'''

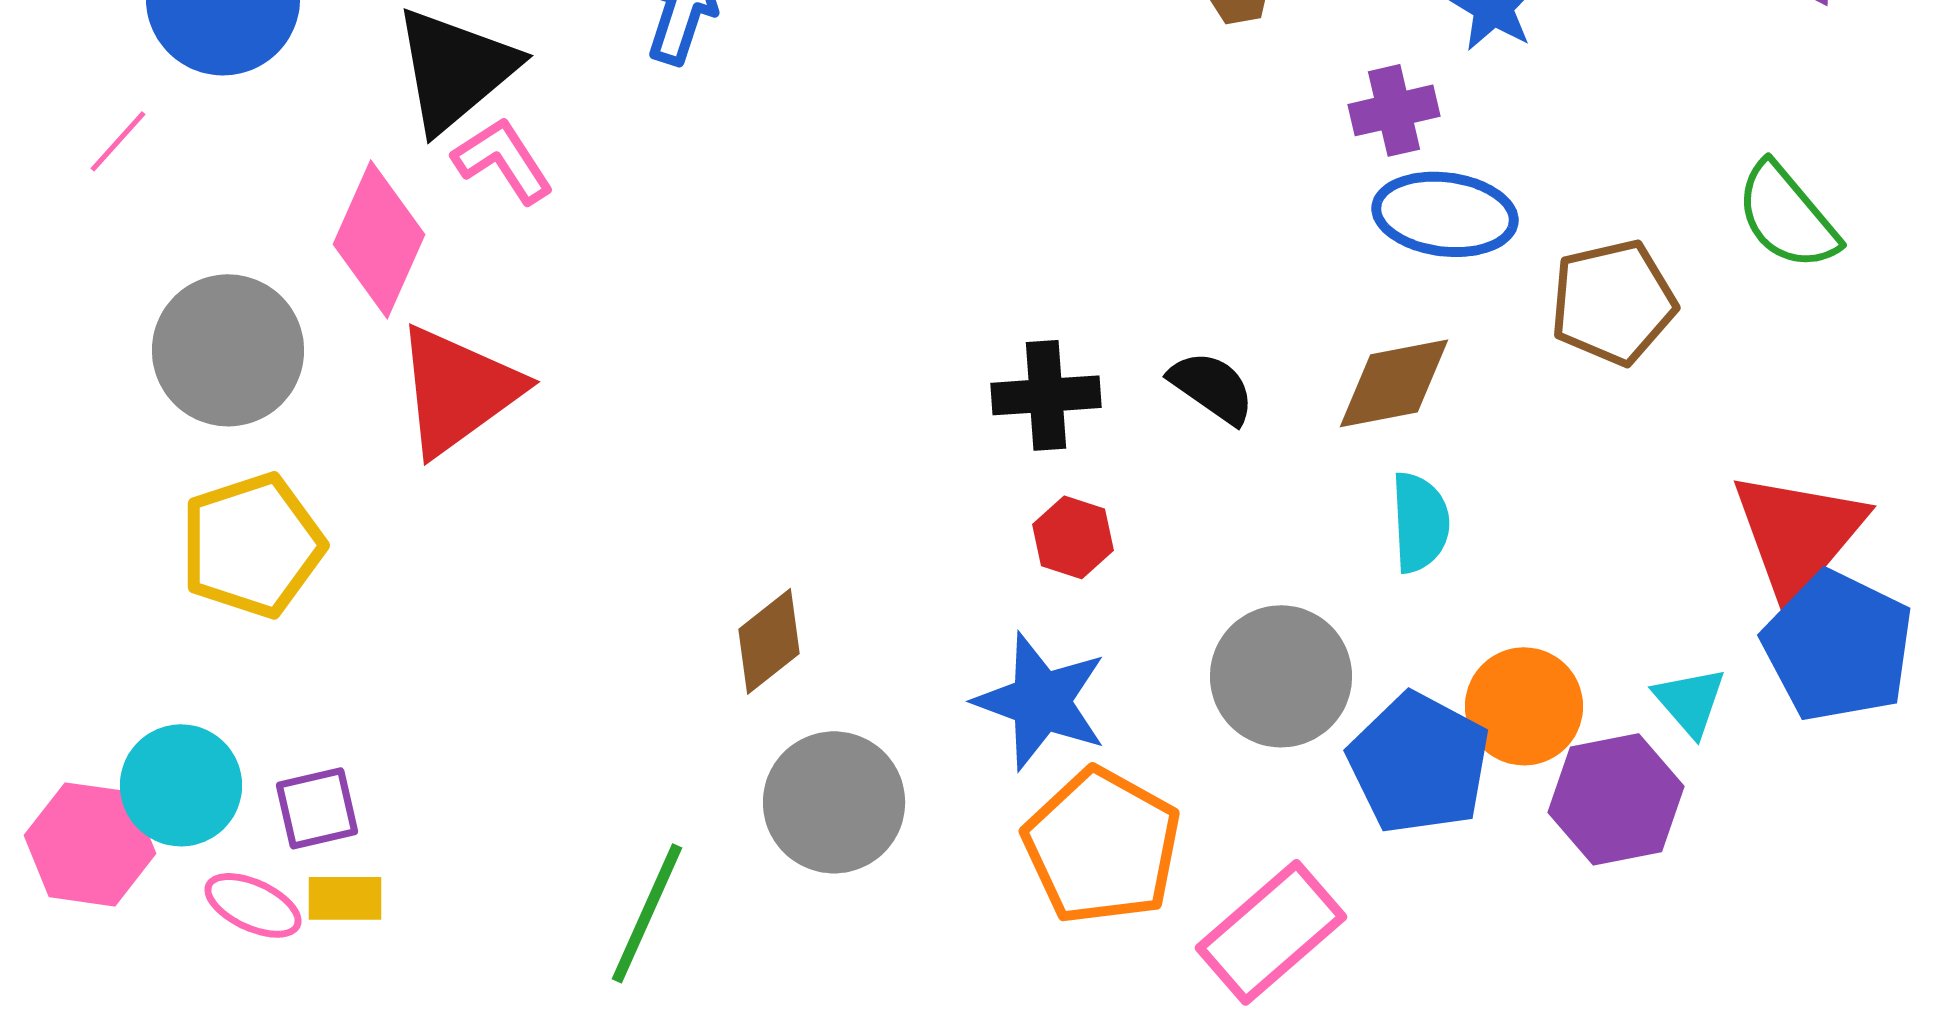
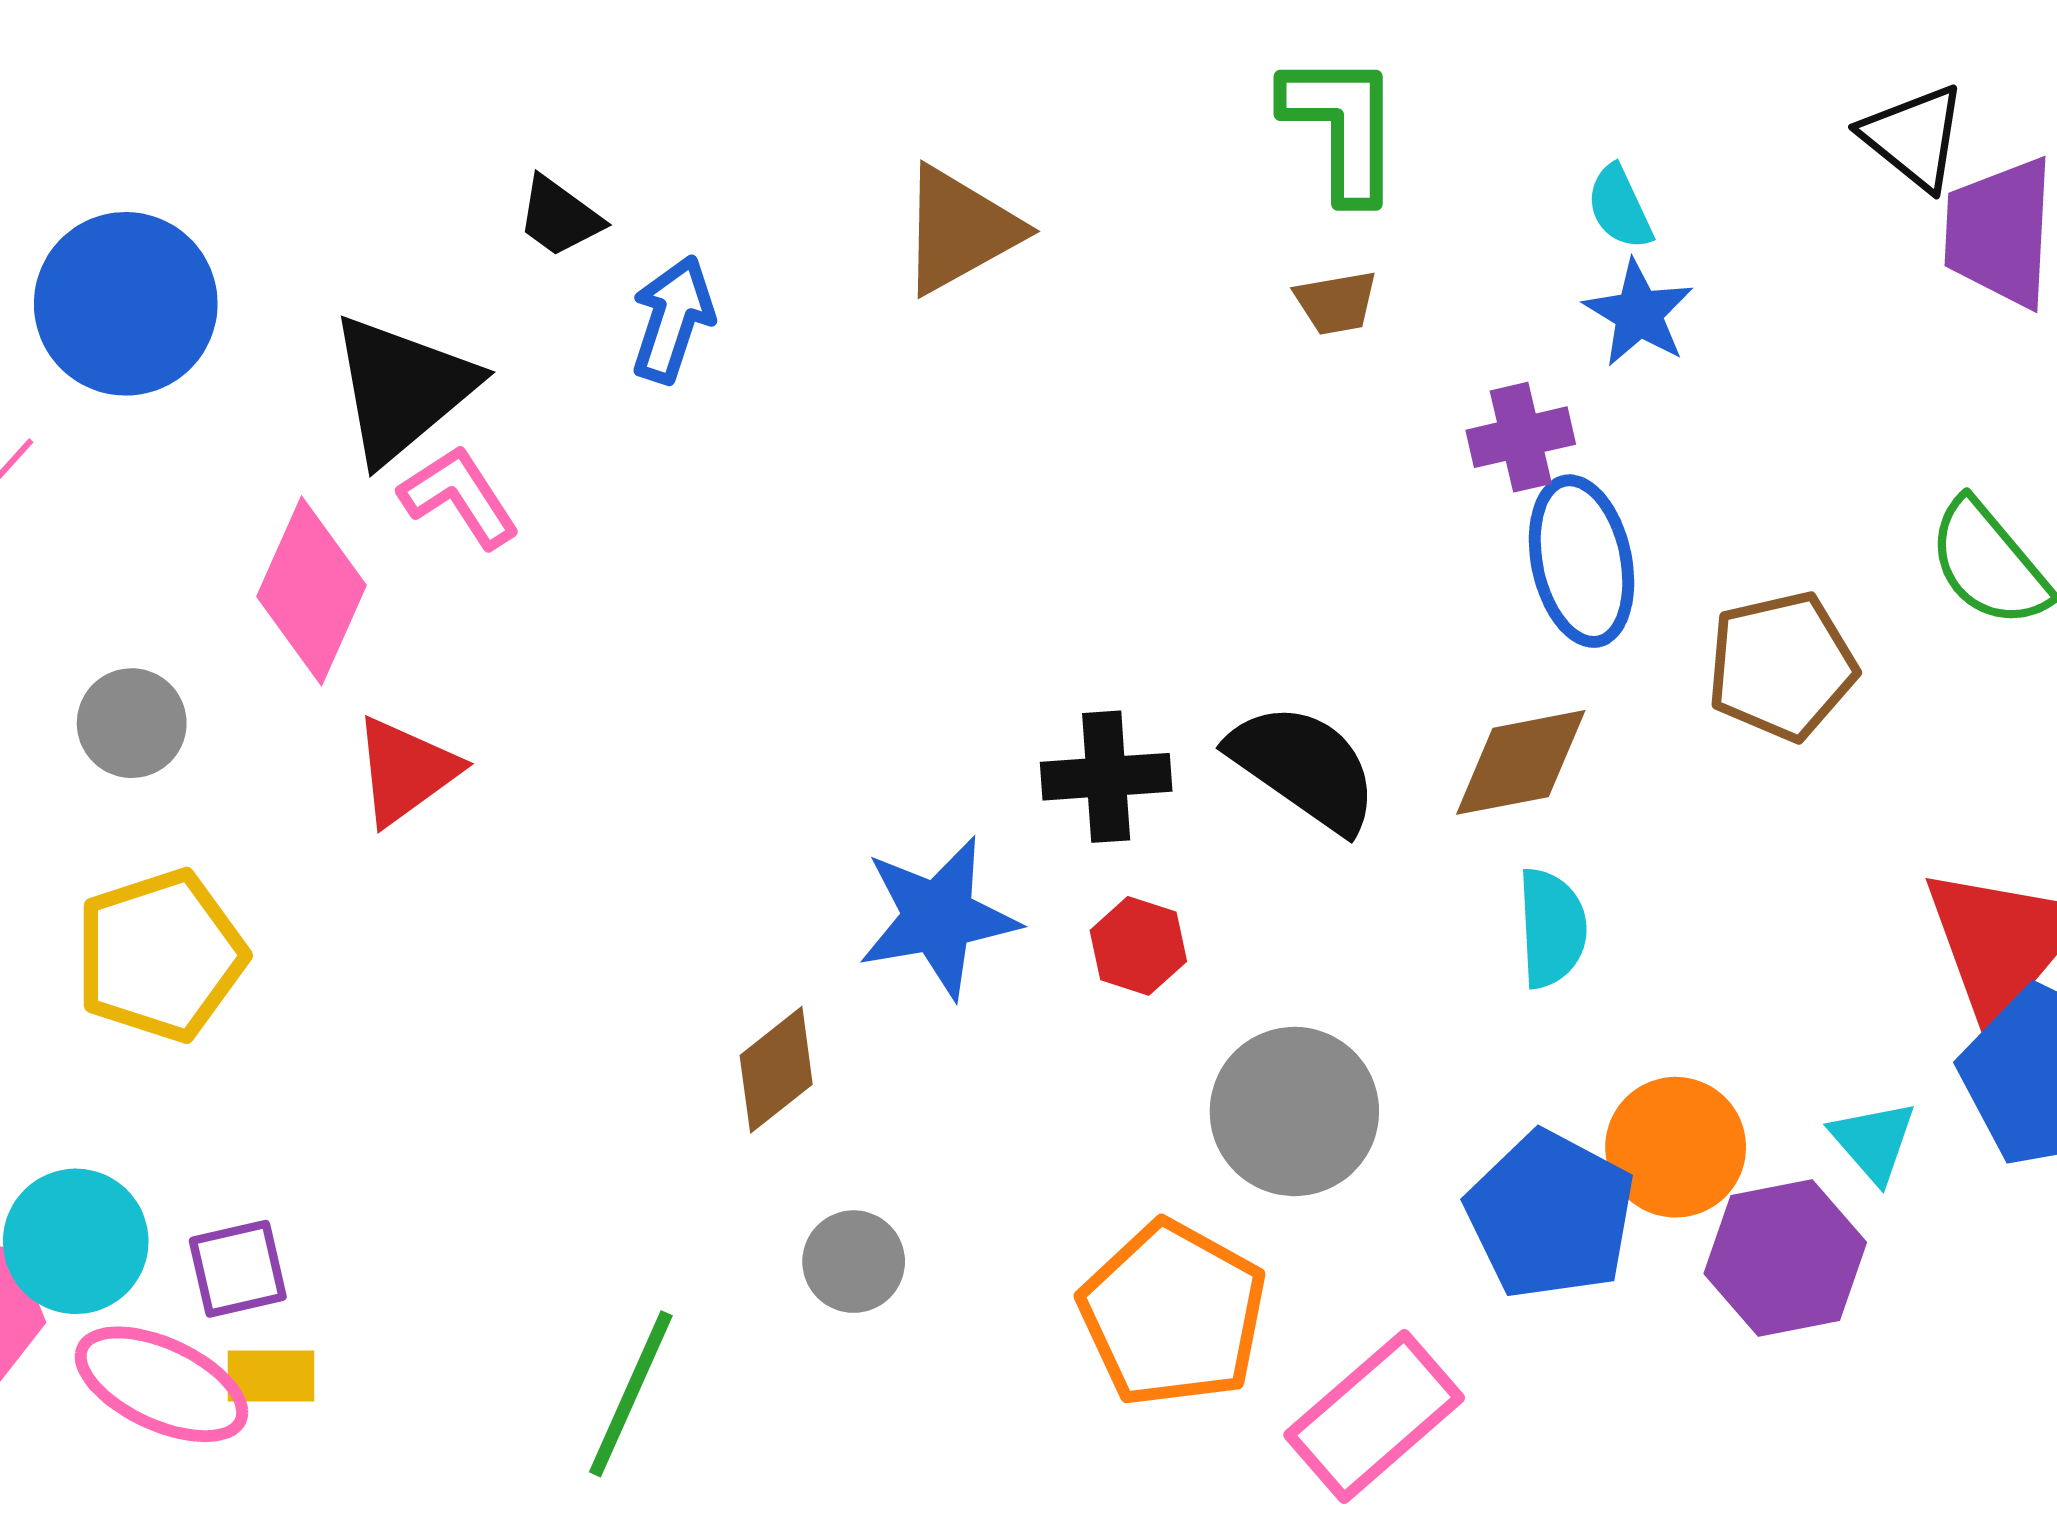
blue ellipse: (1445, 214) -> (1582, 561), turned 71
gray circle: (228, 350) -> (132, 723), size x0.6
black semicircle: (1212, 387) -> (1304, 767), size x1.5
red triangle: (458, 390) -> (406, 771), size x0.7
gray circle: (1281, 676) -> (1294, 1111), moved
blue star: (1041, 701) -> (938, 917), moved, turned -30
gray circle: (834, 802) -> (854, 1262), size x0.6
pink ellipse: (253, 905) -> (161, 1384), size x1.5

'''

→ TASK DIRECTIONS
Repeat everything in the records above exactly; pictures are not part of the copy.

→ OUTPUT
blue ellipse: (1445, 214) -> (1582, 561), turned 71
gray circle: (228, 350) -> (132, 723), size x0.6
black semicircle: (1212, 387) -> (1304, 767), size x1.5
red triangle: (458, 390) -> (406, 771), size x0.7
gray circle: (1281, 676) -> (1294, 1111), moved
blue star: (1041, 701) -> (938, 917), moved, turned -30
gray circle: (834, 802) -> (854, 1262), size x0.6
pink ellipse: (253, 905) -> (161, 1384), size x1.5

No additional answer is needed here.